BEGIN Given records
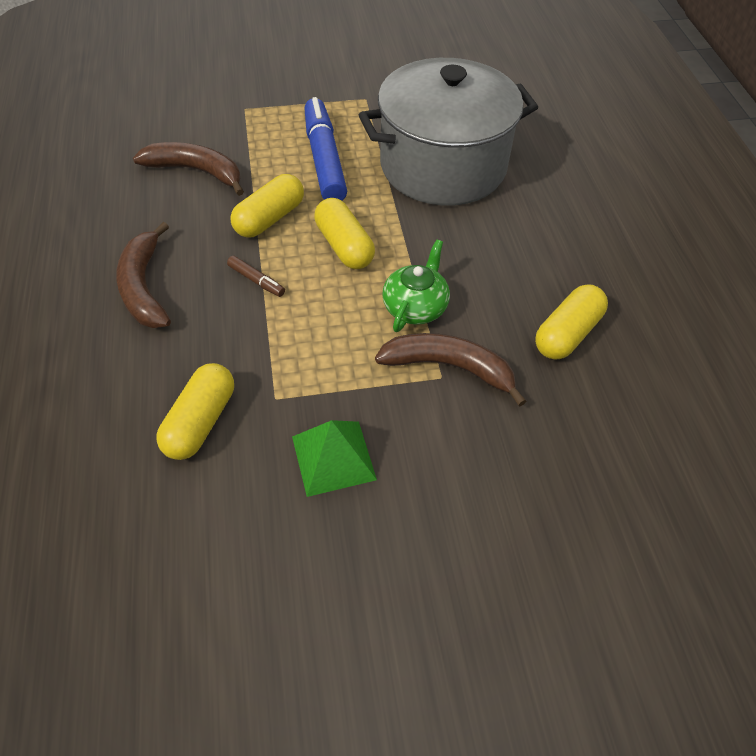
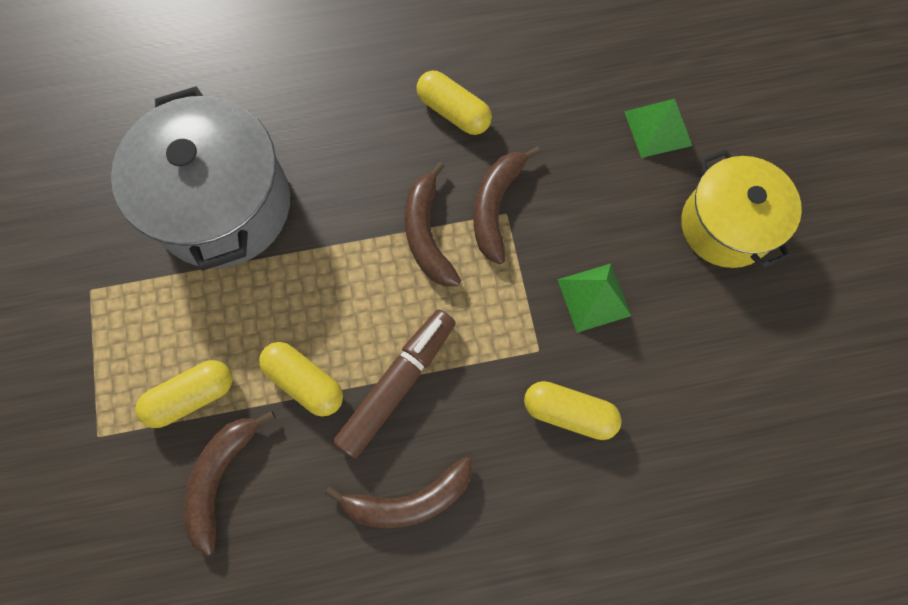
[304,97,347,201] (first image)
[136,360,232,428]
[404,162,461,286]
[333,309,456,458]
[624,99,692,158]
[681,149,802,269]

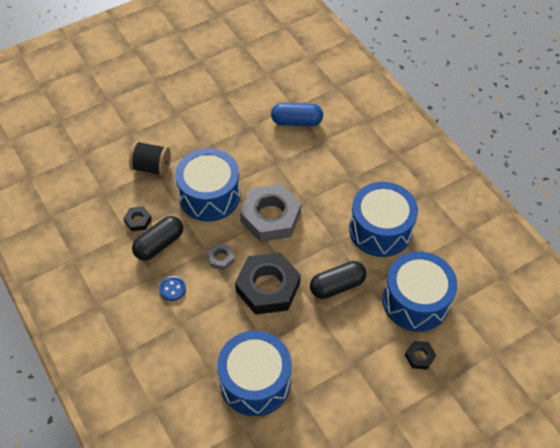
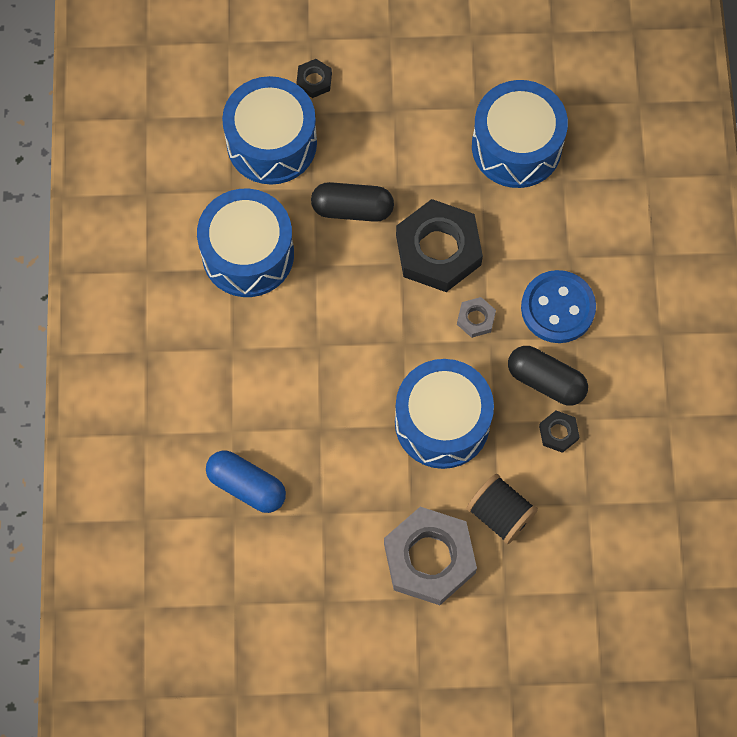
[384,507,477,605]
[508,346,588,406]
[521,270,596,343]

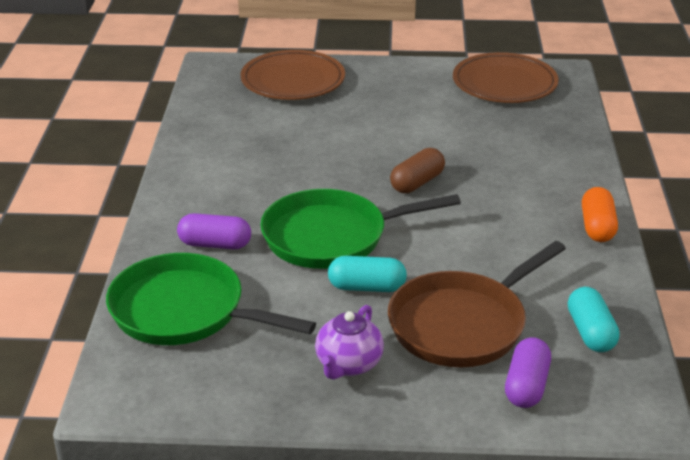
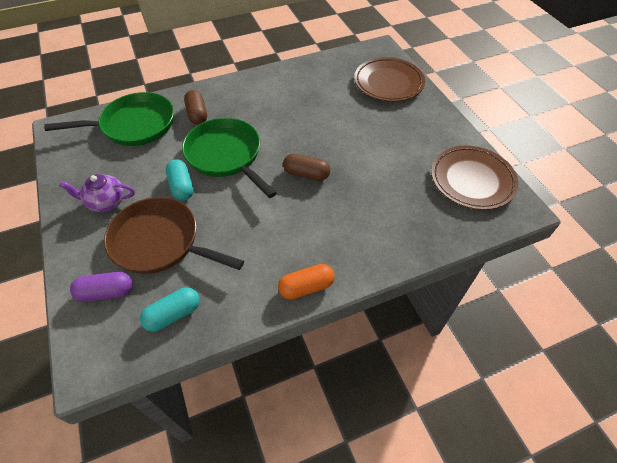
[184,90,207,125]
[44,92,174,146]

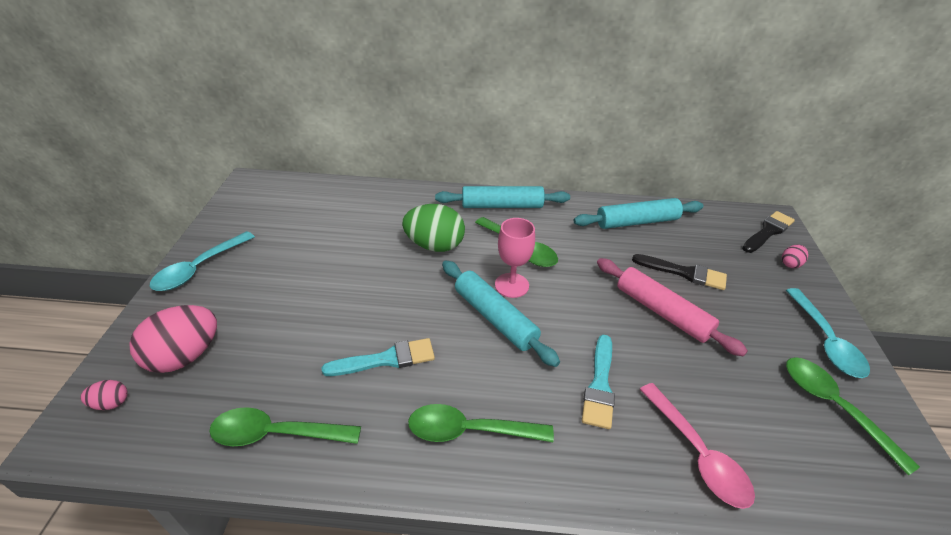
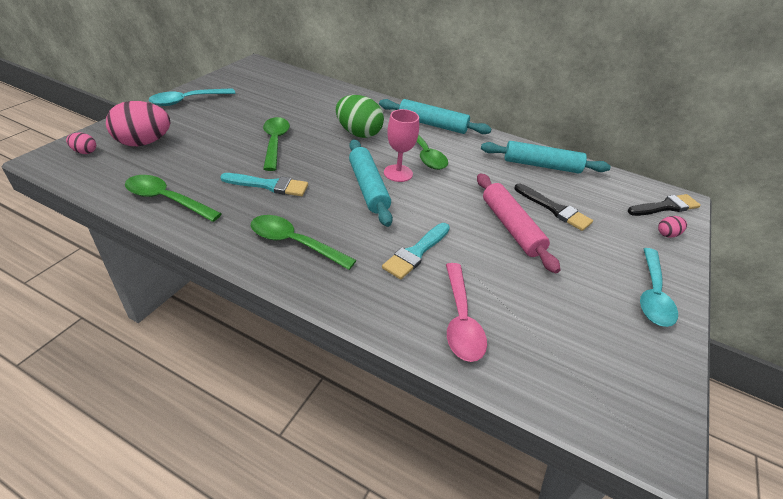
[263,117,290,171]

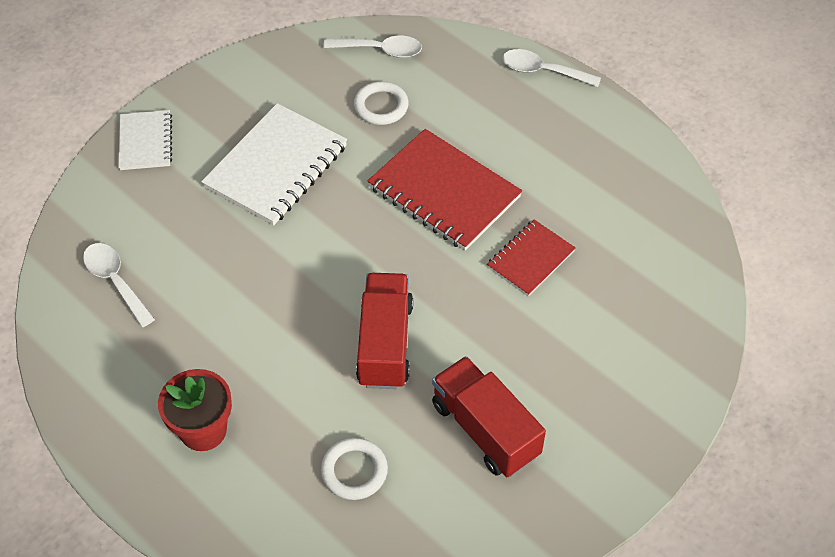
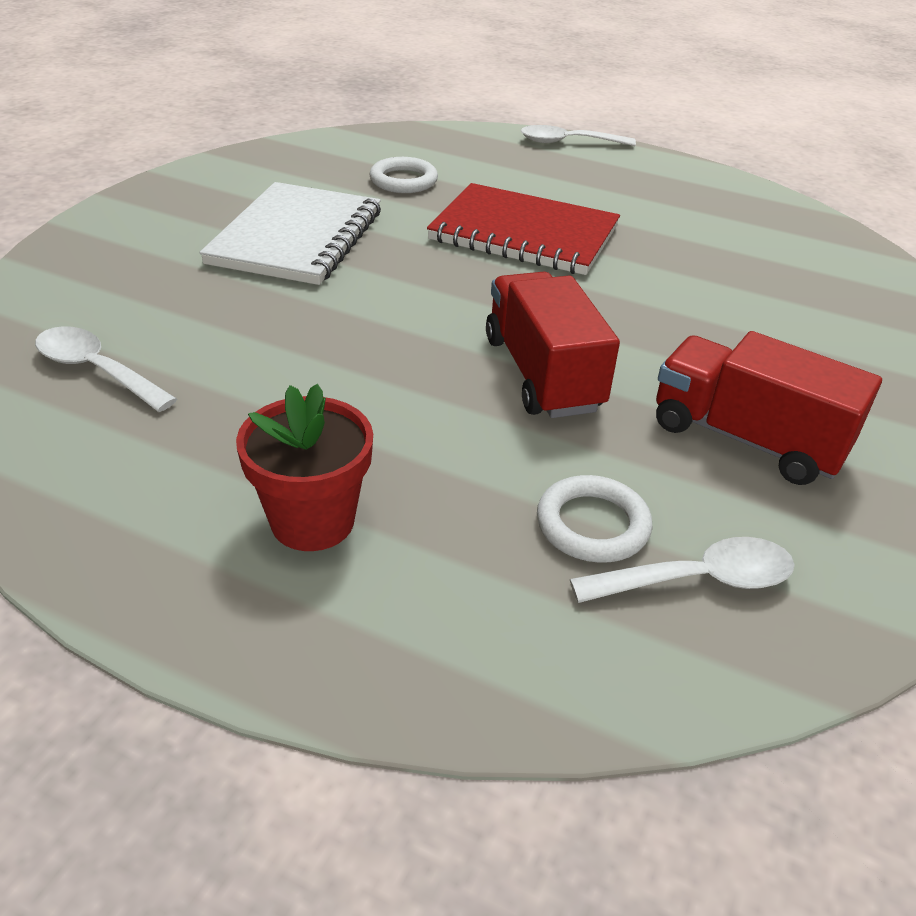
[570,537,795,603]
[118,110,172,170] (first image)
[487,219,576,296] (first image)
END Given records
■ **What to produce**
The reply should contain all of the data above, word for word, with no pictures.

■ **Solution for this exercise**
[304,97,347,201] (first image)
[136,360,232,428]
[404,162,461,286]
[333,309,456,458]
[624,99,692,158]
[681,149,802,269]

[384,507,477,605]
[508,346,588,406]
[521,270,596,343]

[184,90,207,125]
[44,92,174,146]

[263,117,290,171]

[570,537,795,603]
[118,110,172,170] (first image)
[487,219,576,296] (first image)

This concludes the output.